Working data Start Marker

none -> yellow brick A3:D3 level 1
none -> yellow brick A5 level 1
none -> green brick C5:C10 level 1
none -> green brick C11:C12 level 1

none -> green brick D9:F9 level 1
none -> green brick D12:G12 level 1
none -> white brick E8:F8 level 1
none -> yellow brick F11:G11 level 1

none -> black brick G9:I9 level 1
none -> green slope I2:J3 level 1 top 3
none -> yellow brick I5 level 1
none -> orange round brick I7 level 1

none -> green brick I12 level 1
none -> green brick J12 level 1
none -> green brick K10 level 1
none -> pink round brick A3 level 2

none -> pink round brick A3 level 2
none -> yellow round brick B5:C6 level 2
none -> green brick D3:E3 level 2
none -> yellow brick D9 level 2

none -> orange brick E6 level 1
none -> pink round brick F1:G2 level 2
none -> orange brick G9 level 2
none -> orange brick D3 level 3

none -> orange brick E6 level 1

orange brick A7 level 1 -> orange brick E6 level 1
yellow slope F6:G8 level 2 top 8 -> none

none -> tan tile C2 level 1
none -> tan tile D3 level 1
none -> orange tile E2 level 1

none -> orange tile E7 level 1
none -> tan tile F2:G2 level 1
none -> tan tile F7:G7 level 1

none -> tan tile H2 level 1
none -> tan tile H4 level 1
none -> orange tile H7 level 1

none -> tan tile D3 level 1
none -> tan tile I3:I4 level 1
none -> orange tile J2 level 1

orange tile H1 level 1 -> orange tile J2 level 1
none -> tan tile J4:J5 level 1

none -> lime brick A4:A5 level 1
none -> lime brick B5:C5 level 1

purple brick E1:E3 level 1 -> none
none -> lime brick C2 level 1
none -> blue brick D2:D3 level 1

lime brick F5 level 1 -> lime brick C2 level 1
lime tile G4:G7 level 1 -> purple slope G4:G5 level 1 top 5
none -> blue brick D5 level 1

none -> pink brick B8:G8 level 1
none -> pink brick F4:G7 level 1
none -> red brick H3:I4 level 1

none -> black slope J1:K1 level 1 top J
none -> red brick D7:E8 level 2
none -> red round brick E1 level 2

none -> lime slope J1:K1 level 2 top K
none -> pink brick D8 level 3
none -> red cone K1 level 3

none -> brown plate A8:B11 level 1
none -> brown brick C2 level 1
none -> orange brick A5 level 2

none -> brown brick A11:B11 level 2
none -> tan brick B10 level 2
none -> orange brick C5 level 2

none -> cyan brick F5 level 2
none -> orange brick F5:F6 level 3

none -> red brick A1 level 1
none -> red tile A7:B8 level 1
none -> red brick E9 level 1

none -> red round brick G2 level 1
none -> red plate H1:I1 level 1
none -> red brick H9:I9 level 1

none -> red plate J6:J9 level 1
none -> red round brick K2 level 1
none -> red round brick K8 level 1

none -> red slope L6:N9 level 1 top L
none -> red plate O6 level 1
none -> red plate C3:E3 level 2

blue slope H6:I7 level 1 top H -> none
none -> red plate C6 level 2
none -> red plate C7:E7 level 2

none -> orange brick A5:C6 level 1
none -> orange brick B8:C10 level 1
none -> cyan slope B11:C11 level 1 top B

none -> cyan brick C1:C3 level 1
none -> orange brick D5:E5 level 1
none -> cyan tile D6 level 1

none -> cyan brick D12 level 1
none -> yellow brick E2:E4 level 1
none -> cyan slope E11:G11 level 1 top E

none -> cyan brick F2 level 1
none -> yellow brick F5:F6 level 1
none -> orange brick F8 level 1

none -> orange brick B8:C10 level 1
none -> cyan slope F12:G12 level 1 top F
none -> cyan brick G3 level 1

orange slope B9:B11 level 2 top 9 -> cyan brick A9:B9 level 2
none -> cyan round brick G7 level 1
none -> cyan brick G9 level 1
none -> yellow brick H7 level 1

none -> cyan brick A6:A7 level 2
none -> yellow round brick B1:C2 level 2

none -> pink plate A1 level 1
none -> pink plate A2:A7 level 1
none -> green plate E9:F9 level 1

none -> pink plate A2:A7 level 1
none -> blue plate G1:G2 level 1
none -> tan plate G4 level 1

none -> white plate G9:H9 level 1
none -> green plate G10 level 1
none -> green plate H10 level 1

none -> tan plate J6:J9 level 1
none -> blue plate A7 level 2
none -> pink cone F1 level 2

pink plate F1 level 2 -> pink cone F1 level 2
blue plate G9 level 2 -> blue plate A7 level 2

Working data End Marker

## Problem requirements
When you reach the line with "none -> pink brick B8:G8 level 1" in the records above, start writing out lines exactly, and stop once the line with "none -> cyan brick F5 level 2" has been written; include nothing else.

## Solution to the problem
none -> pink brick B8:G8 level 1
none -> pink brick F4:G7 level 1
none -> red brick H3:I4 level 1

none -> black slope J1:K1 level 1 top J
none -> red brick D7:E8 level 2
none -> red round brick E1 level 2

none -> lime slope J1:K1 level 2 top K
none -> pink brick D8 level 3
none -> red cone K1 level 3

none -> brown plate A8:B11 level 1
none -> brown brick C2 level 1
none -> orange brick A5 level 2

none -> brown brick A11:B11 level 2
none -> tan brick B10 level 2
none -> orange brick C5 level 2

none -> cyan brick F5 level 2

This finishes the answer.